*** Begin section ***

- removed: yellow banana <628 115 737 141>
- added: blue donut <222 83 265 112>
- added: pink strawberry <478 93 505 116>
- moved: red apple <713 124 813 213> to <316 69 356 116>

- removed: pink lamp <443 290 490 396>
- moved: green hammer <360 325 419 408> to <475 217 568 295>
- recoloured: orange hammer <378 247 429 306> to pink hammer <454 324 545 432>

*** End section ***
*** Begin section ***

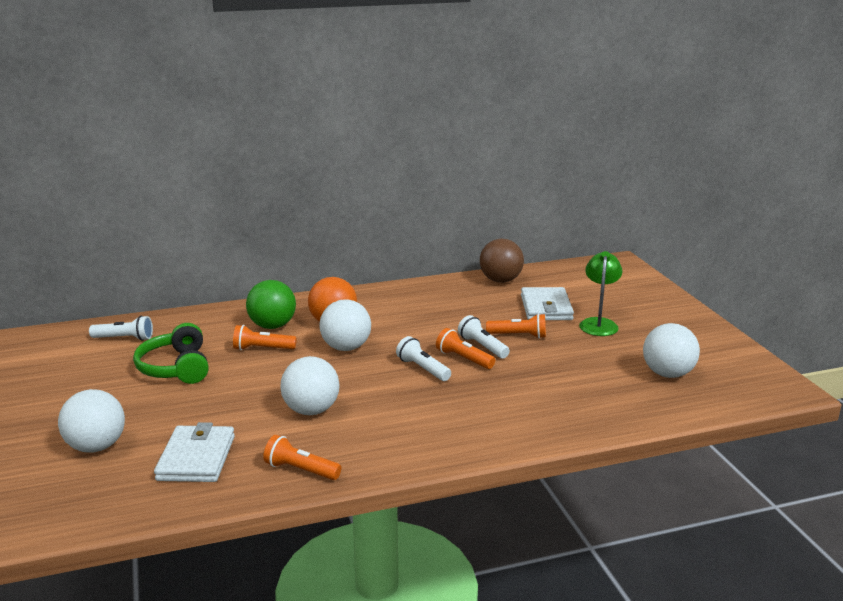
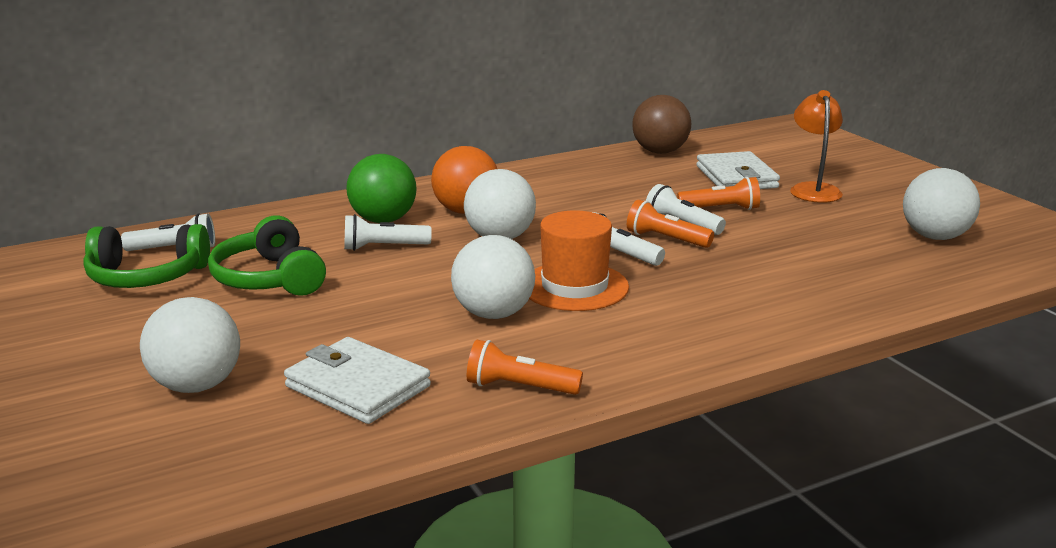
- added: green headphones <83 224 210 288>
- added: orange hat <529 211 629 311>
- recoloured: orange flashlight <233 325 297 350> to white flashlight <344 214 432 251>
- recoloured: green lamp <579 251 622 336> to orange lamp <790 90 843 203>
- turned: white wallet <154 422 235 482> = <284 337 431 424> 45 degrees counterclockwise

*** End section ***

:: WHAT NEEDS TO BE DONE ::
Write out exactly the lines that fall from the line with "- added: blue donut <222 83 265 112>" to the line with "- added: pink strawberry <478 93 505 116>" in the records above, keeping both ends.

:: ANSWER ::
- added: blue donut <222 83 265 112>
- added: pink strawberry <478 93 505 116>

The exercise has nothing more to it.